▸ Assignment: An exact transcription of every record is needed.

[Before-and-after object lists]
== == ==
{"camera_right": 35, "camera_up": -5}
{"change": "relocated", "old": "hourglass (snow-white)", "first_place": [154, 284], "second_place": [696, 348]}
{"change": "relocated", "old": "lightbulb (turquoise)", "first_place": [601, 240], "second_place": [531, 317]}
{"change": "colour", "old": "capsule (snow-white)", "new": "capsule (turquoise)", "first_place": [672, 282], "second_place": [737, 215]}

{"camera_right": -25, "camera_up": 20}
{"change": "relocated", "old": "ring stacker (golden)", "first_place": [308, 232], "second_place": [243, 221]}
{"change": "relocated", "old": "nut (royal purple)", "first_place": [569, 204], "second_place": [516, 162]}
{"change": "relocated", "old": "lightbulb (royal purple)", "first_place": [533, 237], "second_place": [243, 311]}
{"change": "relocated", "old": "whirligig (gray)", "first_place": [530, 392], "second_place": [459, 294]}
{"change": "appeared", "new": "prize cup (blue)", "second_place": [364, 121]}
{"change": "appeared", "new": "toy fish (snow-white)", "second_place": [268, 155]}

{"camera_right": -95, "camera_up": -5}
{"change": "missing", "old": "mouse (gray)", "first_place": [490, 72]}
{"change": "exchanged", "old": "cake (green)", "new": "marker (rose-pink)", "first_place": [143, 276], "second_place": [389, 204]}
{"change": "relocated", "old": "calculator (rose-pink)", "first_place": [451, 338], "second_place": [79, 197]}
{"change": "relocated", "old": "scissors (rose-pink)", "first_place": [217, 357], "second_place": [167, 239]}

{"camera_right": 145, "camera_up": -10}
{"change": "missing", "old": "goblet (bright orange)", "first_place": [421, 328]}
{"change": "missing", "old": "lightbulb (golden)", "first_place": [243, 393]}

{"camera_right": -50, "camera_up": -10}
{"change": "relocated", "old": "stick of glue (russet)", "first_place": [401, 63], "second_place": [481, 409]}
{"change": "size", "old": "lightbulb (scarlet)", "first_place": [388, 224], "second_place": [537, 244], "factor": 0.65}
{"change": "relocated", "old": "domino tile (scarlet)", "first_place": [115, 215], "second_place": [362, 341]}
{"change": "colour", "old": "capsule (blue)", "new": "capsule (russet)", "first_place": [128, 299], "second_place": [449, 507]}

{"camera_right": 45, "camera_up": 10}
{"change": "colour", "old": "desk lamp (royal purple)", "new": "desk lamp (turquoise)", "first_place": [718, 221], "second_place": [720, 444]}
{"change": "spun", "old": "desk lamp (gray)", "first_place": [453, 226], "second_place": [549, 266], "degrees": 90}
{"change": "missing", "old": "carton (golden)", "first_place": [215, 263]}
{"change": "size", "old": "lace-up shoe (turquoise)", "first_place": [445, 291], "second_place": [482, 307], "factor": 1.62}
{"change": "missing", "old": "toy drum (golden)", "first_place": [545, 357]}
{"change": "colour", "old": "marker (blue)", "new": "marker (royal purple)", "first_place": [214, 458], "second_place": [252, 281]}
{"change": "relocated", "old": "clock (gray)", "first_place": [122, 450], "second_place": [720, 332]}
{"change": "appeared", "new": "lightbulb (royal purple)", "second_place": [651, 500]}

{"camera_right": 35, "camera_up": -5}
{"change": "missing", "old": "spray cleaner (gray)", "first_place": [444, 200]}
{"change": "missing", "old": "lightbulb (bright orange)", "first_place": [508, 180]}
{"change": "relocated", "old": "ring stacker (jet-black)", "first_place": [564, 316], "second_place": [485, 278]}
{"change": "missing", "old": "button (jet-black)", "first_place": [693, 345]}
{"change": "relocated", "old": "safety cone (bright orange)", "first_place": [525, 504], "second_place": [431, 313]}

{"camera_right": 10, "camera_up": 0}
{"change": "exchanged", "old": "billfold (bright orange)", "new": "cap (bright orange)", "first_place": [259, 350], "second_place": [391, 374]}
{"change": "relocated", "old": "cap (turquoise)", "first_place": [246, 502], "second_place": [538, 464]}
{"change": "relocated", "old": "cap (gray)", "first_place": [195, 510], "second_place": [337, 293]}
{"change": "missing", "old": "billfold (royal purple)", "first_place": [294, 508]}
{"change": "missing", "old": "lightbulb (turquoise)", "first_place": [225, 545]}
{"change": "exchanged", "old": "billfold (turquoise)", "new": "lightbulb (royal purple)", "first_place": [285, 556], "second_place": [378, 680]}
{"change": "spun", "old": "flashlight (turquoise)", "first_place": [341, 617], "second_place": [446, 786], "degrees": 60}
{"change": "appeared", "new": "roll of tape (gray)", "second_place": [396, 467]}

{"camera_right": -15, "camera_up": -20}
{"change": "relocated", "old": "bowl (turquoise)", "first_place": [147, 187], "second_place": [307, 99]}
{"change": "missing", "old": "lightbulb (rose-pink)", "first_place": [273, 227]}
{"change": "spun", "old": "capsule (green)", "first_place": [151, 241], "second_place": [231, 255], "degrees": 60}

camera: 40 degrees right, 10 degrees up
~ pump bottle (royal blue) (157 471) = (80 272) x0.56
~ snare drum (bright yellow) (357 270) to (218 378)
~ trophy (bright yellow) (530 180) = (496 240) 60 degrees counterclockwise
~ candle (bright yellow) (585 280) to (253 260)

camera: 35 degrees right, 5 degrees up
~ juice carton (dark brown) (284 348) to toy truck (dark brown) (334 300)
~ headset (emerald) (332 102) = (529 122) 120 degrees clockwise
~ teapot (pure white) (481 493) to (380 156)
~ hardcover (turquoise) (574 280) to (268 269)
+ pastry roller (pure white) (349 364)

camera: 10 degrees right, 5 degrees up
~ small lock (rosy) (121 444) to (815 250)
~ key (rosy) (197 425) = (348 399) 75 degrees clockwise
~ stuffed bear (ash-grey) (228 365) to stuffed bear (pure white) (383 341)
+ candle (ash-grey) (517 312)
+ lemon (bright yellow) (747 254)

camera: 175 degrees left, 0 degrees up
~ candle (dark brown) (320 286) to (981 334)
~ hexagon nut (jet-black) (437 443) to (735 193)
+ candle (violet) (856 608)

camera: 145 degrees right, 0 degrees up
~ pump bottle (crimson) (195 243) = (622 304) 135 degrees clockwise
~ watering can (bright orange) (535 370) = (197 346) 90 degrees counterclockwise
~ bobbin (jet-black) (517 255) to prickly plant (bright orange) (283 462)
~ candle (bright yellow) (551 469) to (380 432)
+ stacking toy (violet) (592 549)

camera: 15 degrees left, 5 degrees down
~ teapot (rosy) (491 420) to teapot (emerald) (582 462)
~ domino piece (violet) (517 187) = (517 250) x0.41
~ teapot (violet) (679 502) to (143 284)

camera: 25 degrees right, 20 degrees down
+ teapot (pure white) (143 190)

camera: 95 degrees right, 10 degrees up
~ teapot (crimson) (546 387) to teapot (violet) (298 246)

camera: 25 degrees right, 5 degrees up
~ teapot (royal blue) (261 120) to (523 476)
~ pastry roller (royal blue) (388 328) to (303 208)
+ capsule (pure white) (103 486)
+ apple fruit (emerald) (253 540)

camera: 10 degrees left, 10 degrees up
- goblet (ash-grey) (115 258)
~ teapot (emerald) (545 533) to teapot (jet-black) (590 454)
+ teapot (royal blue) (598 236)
== == ==
▸ The answer:
{"camera_right": 35, "camera_up": -5}
{"change": "relocated", "old": "hourglass (snow-white)", "first_place": [154, 284], "second_place": [696, 348]}
{"change": "relocated", "old": "lightbulb (turquoise)", "first_place": [601, 240], "second_place": [531, 317]}
{"change": "colour", "old": "capsule (snow-white)", "new": "capsule (turquoise)", "first_place": [672, 282], "second_place": [737, 215]}

{"camera_right": -25, "camera_up": 20}
{"change": "relocated", "old": "ring stacker (golden)", "first_place": [308, 232], "second_place": [243, 221]}
{"change": "relocated", "old": "nut (royal purple)", "first_place": [569, 204], "second_place": [516, 162]}
{"change": "relocated", "old": "lightbulb (royal purple)", "first_place": [533, 237], "second_place": [243, 311]}
{"change": "relocated", "old": "whirligig (gray)", "first_place": [530, 392], "second_place": [459, 294]}
{"change": "appeared", "new": "prize cup (blue)", "second_place": [364, 121]}
{"change": "appeared", "new": "toy fish (snow-white)", "second_place": [268, 155]}

{"camera_right": -95, "camera_up": -5}
{"change": "missing", "old": "mouse (gray)", "first_place": [490, 72]}
{"change": "exchanged", "old": "cake (green)", "new": "marker (rose-pink)", "first_place": [143, 276], "second_place": [389, 204]}
{"change": "relocated", "old": "calculator (rose-pink)", "first_place": [451, 338], "second_place": [79, 197]}
{"change": "relocated", "old": "scissors (rose-pink)", "first_place": [217, 357], "second_place": [167, 239]}

{"camera_right": 145, "camera_up": -10}
{"change": "missing", "old": "goblet (bright orange)", "first_place": [421, 328]}
{"change": "missing", "old": "lightbulb (golden)", "first_place": [243, 393]}

{"camera_right": -50, "camera_up": -10}
{"change": "relocated", "old": "stick of glue (russet)", "first_place": [401, 63], "second_place": [481, 409]}
{"change": "size", "old": "lightbulb (scarlet)", "first_place": [388, 224], "second_place": [537, 244], "factor": 0.65}
{"change": "relocated", "old": "domino tile (scarlet)", "first_place": [115, 215], "second_place": [362, 341]}
{"change": "colour", "old": "capsule (blue)", "new": "capsule (russet)", "first_place": [128, 299], "second_place": [449, 507]}

{"camera_right": 45, "camera_up": 10}
{"change": "colour", "old": "desk lamp (royal purple)", "new": "desk lamp (turquoise)", "first_place": [718, 221], "second_place": [720, 444]}
{"change": "spun", "old": "desk lamp (gray)", "first_place": [453, 226], "second_place": [549, 266], "degrees": 90}
{"change": "missing", "old": "carton (golden)", "first_place": [215, 263]}
{"change": "size", "old": "lace-up shoe (turquoise)", "first_place": [445, 291], "second_place": [482, 307], "factor": 1.62}
{"change": "missing", "old": "toy drum (golden)", "first_place": [545, 357]}
{"change": "colour", "old": "marker (blue)", "new": "marker (royal purple)", "first_place": [214, 458], "second_place": [252, 281]}
{"change": "relocated", "old": "clock (gray)", "first_place": [122, 450], "second_place": [720, 332]}
{"change": "appeared", "new": "lightbulb (royal purple)", "second_place": [651, 500]}

{"camera_right": 35, "camera_up": -5}
{"change": "missing", "old": "spray cleaner (gray)", "first_place": [444, 200]}
{"change": "missing", "old": "lightbulb (bright orange)", "first_place": [508, 180]}
{"change": "relocated", "old": "ring stacker (jet-black)", "first_place": [564, 316], "second_place": [485, 278]}
{"change": "missing", "old": "button (jet-black)", "first_place": [693, 345]}
{"change": "relocated", "old": "safety cone (bright orange)", "first_place": [525, 504], "second_place": [431, 313]}

{"camera_right": 10, "camera_up": 0}
{"change": "exchanged", "old": "billfold (bright orange)", "new": "cap (bright orange)", "first_place": [259, 350], "second_place": [391, 374]}
{"change": "relocated", "old": "cap (turquoise)", "first_place": [246, 502], "second_place": [538, 464]}
{"change": "relocated", "old": "cap (gray)", "first_place": [195, 510], "second_place": [337, 293]}
{"change": "missing", "old": "billfold (royal purple)", "first_place": [294, 508]}
{"change": "missing", "old": "lightbulb (turquoise)", "first_place": [225, 545]}
{"change": "exchanged", "old": "billfold (turquoise)", "new": "lightbulb (royal purple)", "first_place": [285, 556], "second_place": [378, 680]}
{"change": "spun", "old": "flashlight (turquoise)", "first_place": [341, 617], "second_place": [446, 786], "degrees": 60}
{"change": "appeared", "new": "roll of tape (gray)", "second_place": [396, 467]}

{"camera_right": -15, "camera_up": -20}
{"change": "relocated", "old": "bowl (turquoise)", "first_place": [147, 187], "second_place": [307, 99]}
{"change": "missing", "old": "lightbulb (rose-pink)", "first_place": [273, 227]}
{"change": "spun", "old": "capsule (green)", "first_place": [151, 241], "second_place": [231, 255], "degrees": 60}

camera: 40 degrees right, 10 degrees up
~ pump bottle (royal blue) (157 471) = (80 272) x0.56
~ snare drum (bright yellow) (357 270) to (218 378)
~ trophy (bright yellow) (530 180) = (496 240) 60 degrees counterclockwise
~ candle (bright yellow) (585 280) to (253 260)

camera: 35 degrees right, 5 degrees up
~ juice carton (dark brown) (284 348) to toy truck (dark brown) (334 300)
~ headset (emerald) (332 102) = (529 122) 120 degrees clockwise
~ teapot (pure white) (481 493) to (380 156)
~ hardcover (turquoise) (574 280) to (268 269)
+ pastry roller (pure white) (349 364)

camera: 10 degrees right, 5 degrees up
~ small lock (rosy) (121 444) to (815 250)
~ key (rosy) (197 425) = (348 399) 75 degrees clockwise
~ stuffed bear (ash-grey) (228 365) to stuffed bear (pure white) (383 341)
+ candle (ash-grey) (517 312)
+ lemon (bright yellow) (747 254)

camera: 175 degrees left, 0 degrees up
~ candle (dark brown) (320 286) to (981 334)
~ hexagon nut (jet-black) (437 443) to (735 193)
+ candle (violet) (856 608)

camera: 145 degrees right, 0 degrees up
~ pump bottle (crimson) (195 243) = (622 304) 135 degrees clockwise
~ watering can (bright orange) (535 370) = (197 346) 90 degrees counterclockwise
~ bobbin (jet-black) (517 255) to prickly plant (bright orange) (283 462)
~ candle (bright yellow) (551 469) to (380 432)
+ stacking toy (violet) (592 549)

camera: 15 degrees left, 5 degrees down
~ teapot (rosy) (491 420) to teapot (emerald) (582 462)
~ domino piece (violet) (517 187) = (517 250) x0.41
~ teapot (violet) (679 502) to (143 284)

camera: 25 degrees right, 20 degrees down
+ teapot (pure white) (143 190)

camera: 95 degrees right, 10 degrees up
~ teapot (crimson) (546 387) to teapot (violet) (298 246)

camera: 25 degrees right, 5 degrees up
~ teapot (royal blue) (261 120) to (523 476)
~ pastry roller (royal blue) (388 328) to (303 208)
+ capsule (pure white) (103 486)
+ apple fruit (emerald) (253 540)

camera: 10 degrees left, 10 degrees up
- goblet (ash-grey) (115 258)
~ teapot (emerald) (545 533) to teapot (jet-black) (590 454)
+ teapot (royal blue) (598 236)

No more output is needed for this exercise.